ACTIVITY: Look through the data below. Pick out the lines holding the string "rectangle".

PROVIDED DATA:
****************

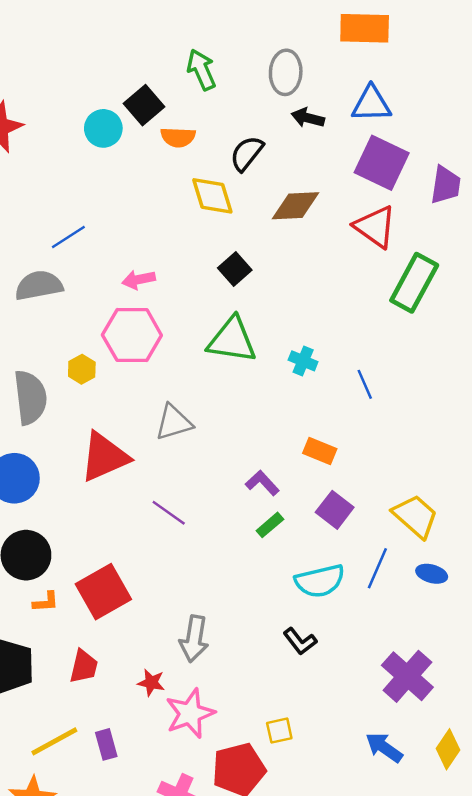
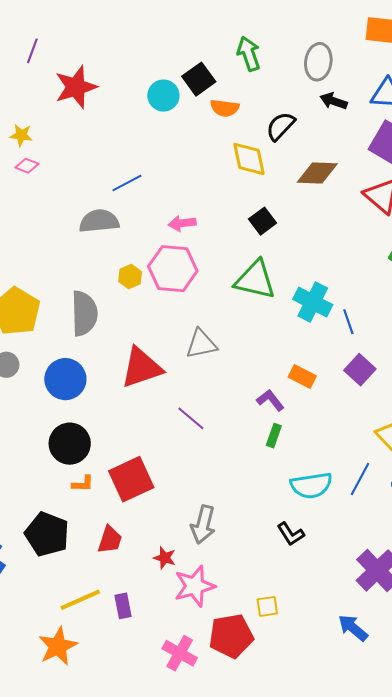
cyan cross: (303, 361) -> (313, 302), size x1.6
yellow hexagon: (82, 369) -> (130, 277), moved
blue line: (365, 384) -> (348, 322), moved
orange rectangle: (320, 451) -> (302, 376), moved
purple square: (335, 510) -> (360, 370), moved
green rectangle: (270, 525) -> (274, 436), turned -35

****************

OUTPUT:
orange rectangle: (320, 451) -> (302, 376), moved
green rectangle: (270, 525) -> (274, 436), turned -35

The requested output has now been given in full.